=== Section Start ===
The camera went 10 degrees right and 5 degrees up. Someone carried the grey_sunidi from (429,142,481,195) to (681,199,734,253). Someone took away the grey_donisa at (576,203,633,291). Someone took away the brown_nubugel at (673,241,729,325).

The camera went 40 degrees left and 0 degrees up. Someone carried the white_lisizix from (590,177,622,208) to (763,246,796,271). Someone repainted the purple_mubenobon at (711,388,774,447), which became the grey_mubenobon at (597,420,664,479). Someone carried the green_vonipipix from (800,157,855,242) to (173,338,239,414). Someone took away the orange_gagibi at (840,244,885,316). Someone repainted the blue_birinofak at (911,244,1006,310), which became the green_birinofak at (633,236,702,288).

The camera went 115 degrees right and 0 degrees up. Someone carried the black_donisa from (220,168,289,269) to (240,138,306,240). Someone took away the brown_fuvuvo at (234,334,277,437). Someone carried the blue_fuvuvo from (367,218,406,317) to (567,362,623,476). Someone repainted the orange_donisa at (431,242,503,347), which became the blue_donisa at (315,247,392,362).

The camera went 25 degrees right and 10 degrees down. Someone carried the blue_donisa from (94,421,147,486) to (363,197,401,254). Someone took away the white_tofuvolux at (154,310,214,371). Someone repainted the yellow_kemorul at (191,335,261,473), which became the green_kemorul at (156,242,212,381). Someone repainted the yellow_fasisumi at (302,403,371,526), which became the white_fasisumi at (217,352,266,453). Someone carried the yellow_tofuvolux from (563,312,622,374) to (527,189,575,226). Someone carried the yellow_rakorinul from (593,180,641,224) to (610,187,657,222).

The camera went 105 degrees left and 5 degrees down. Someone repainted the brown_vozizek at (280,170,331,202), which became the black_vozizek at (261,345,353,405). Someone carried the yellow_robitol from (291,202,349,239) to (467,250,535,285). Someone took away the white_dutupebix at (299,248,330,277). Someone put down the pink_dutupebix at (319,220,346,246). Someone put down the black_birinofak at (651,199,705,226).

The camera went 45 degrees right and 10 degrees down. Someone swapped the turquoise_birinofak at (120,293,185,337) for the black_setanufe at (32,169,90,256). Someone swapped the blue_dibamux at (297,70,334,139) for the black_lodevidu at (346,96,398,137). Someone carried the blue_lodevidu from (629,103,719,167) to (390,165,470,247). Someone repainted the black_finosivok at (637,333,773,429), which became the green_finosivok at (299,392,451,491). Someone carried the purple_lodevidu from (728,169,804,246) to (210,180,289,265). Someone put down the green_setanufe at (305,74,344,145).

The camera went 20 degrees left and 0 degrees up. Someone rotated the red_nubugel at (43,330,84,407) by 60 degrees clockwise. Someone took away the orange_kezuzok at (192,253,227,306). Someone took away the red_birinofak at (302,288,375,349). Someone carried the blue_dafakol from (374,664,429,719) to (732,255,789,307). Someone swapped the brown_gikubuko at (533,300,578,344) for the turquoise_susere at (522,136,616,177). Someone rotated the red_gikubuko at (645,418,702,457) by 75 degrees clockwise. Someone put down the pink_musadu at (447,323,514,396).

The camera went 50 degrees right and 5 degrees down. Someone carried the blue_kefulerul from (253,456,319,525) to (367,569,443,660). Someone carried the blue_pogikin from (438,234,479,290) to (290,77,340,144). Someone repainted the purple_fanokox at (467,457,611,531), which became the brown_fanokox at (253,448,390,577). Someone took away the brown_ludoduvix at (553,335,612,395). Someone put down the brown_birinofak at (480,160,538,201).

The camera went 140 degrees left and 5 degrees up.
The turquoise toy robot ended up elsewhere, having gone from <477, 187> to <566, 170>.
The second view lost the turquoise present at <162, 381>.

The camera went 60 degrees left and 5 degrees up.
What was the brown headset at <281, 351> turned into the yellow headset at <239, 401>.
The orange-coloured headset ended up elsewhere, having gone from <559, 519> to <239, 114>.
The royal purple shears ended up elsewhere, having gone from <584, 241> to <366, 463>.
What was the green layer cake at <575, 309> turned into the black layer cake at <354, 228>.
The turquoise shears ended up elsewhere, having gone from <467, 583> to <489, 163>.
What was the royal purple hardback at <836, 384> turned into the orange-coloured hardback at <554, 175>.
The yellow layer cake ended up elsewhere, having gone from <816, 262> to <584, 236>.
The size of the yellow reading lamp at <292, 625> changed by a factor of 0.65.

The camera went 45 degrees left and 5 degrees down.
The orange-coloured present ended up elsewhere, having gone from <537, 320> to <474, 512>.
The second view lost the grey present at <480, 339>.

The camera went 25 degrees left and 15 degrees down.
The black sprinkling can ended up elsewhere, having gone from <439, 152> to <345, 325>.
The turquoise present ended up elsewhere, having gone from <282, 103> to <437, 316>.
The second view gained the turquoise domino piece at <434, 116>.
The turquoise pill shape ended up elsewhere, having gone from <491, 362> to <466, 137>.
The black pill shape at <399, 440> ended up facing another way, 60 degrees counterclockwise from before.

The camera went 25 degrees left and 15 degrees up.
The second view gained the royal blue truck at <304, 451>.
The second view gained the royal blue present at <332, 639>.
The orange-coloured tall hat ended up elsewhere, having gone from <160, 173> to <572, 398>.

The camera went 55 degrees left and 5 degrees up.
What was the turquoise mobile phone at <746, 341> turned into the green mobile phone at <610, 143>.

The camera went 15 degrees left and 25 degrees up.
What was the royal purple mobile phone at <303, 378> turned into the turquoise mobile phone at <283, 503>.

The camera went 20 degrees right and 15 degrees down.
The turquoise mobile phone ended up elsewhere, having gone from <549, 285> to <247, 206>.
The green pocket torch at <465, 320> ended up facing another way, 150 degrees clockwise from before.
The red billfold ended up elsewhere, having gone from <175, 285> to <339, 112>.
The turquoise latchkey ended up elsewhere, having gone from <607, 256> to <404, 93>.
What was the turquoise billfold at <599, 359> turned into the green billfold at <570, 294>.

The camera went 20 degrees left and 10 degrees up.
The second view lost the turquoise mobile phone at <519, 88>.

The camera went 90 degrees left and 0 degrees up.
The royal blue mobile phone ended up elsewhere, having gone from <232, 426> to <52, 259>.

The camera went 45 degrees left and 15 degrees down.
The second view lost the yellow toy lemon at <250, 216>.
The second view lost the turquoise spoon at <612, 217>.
=== Section End ===
§ What you will do
Would you please write out all the entries exactly?

§ Task answer
The camera went 10 degrees right and 5 degrees up. Someone carried the grey_sunidi from (429,142,481,195) to (681,199,734,253). Someone took away the grey_donisa at (576,203,633,291). Someone took away the brown_nubugel at (673,241,729,325).

The camera went 40 degrees left and 0 degrees up. Someone carried the white_lisizix from (590,177,622,208) to (763,246,796,271). Someone repainted the purple_mubenobon at (711,388,774,447), which became the grey_mubenobon at (597,420,664,479). Someone carried the green_vonipipix from (800,157,855,242) to (173,338,239,414). Someone took away the orange_gagibi at (840,244,885,316). Someone repainted the blue_birinofak at (911,244,1006,310), which became the green_birinofak at (633,236,702,288).

The camera went 115 degrees right and 0 degrees up. Someone carried the black_donisa from (220,168,289,269) to (240,138,306,240). Someone took away the brown_fuvuvo at (234,334,277,437). Someone carried the blue_fuvuvo from (367,218,406,317) to (567,362,623,476). Someone repainted the orange_donisa at (431,242,503,347), which became the blue_donisa at (315,247,392,362).

The camera went 25 degrees right and 10 degrees down. Someone carried the blue_donisa from (94,421,147,486) to (363,197,401,254). Someone took away the white_tofuvolux at (154,310,214,371). Someone repainted the yellow_kemorul at (191,335,261,473), which became the green_kemorul at (156,242,212,381). Someone repainted the yellow_fasisumi at (302,403,371,526), which became the white_fasisumi at (217,352,266,453). Someone carried the yellow_tofuvolux from (563,312,622,374) to (527,189,575,226). Someone carried the yellow_rakorinul from (593,180,641,224) to (610,187,657,222).

The camera went 105 degrees left and 5 degrees down. Someone repainted the brown_vozizek at (280,170,331,202), which became the black_vozizek at (261,345,353,405). Someone carried the yellow_robitol from (291,202,349,239) to (467,250,535,285). Someone took away the white_dutupebix at (299,248,330,277). Someone put down the pink_dutupebix at (319,220,346,246). Someone put down the black_birinofak at (651,199,705,226).

The camera went 45 degrees right and 10 degrees down. Someone swapped the turquoise_birinofak at (120,293,185,337) for the black_setanufe at (32,169,90,256). Someone swapped the blue_dibamux at (297,70,334,139) for the black_lodevidu at (346,96,398,137). Someone carried the blue_lodevidu from (629,103,719,167) to (390,165,470,247). Someone repainted the black_finosivok at (637,333,773,429), which became the green_finosivok at (299,392,451,491). Someone carried the purple_lodevidu from (728,169,804,246) to (210,180,289,265). Someone put down the green_setanufe at (305,74,344,145).

The camera went 20 degrees left and 0 degrees up. Someone rotated the red_nubugel at (43,330,84,407) by 60 degrees clockwise. Someone took away the orange_kezuzok at (192,253,227,306). Someone took away the red_birinofak at (302,288,375,349). Someone carried the blue_dafakol from (374,664,429,719) to (732,255,789,307). Someone swapped the brown_gikubuko at (533,300,578,344) for the turquoise_susere at (522,136,616,177). Someone rotated the red_gikubuko at (645,418,702,457) by 75 degrees clockwise. Someone put down the pink_musadu at (447,323,514,396).

The camera went 50 degrees right and 5 degrees down. Someone carried the blue_kefulerul from (253,456,319,525) to (367,569,443,660). Someone carried the blue_pogikin from (438,234,479,290) to (290,77,340,144). Someone repainted the purple_fanokox at (467,457,611,531), which became the brown_fanokox at (253,448,390,577). Someone took away the brown_ludoduvix at (553,335,612,395). Someone put down the brown_birinofak at (480,160,538,201).

The camera went 140 degrees left and 5 degrees up.
The turquoise toy robot ended up elsewhere, having gone from <477, 187> to <566, 170>.
The second view lost the turquoise present at <162, 381>.

The camera went 60 degrees left and 5 degrees up.
What was the brown headset at <281, 351> turned into the yellow headset at <239, 401>.
The orange-coloured headset ended up elsewhere, having gone from <559, 519> to <239, 114>.
The royal purple shears ended up elsewhere, having gone from <584, 241> to <366, 463>.
What was the green layer cake at <575, 309> turned into the black layer cake at <354, 228>.
The turquoise shears ended up elsewhere, having gone from <467, 583> to <489, 163>.
What was the royal purple hardback at <836, 384> turned into the orange-coloured hardback at <554, 175>.
The yellow layer cake ended up elsewhere, having gone from <816, 262> to <584, 236>.
The size of the yellow reading lamp at <292, 625> changed by a factor of 0.65.

The camera went 45 degrees left and 5 degrees down.
The orange-coloured present ended up elsewhere, having gone from <537, 320> to <474, 512>.
The second view lost the grey present at <480, 339>.

The camera went 25 degrees left and 15 degrees down.
The black sprinkling can ended up elsewhere, having gone from <439, 152> to <345, 325>.
The turquoise present ended up elsewhere, having gone from <282, 103> to <437, 316>.
The second view gained the turquoise domino piece at <434, 116>.
The turquoise pill shape ended up elsewhere, having gone from <491, 362> to <466, 137>.
The black pill shape at <399, 440> ended up facing another way, 60 degrees counterclockwise from before.

The camera went 25 degrees left and 15 degrees up.
The second view gained the royal blue truck at <304, 451>.
The second view gained the royal blue present at <332, 639>.
The orange-coloured tall hat ended up elsewhere, having gone from <160, 173> to <572, 398>.

The camera went 55 degrees left and 5 degrees up.
What was the turquoise mobile phone at <746, 341> turned into the green mobile phone at <610, 143>.

The camera went 15 degrees left and 25 degrees up.
What was the royal purple mobile phone at <303, 378> turned into the turquoise mobile phone at <283, 503>.

The camera went 20 degrees right and 15 degrees down.
The turquoise mobile phone ended up elsewhere, having gone from <549, 285> to <247, 206>.
The green pocket torch at <465, 320> ended up facing another way, 150 degrees clockwise from before.
The red billfold ended up elsewhere, having gone from <175, 285> to <339, 112>.
The turquoise latchkey ended up elsewhere, having gone from <607, 256> to <404, 93>.
What was the turquoise billfold at <599, 359> turned into the green billfold at <570, 294>.

The camera went 20 degrees left and 10 degrees up.
The second view lost the turquoise mobile phone at <519, 88>.

The camera went 90 degrees left and 0 degrees up.
The royal blue mobile phone ended up elsewhere, having gone from <232, 426> to <52, 259>.

The camera went 45 degrees left and 15 degrees down.
The second view lost the yellow toy lemon at <250, 216>.
The second view lost the turquoise spoon at <612, 217>.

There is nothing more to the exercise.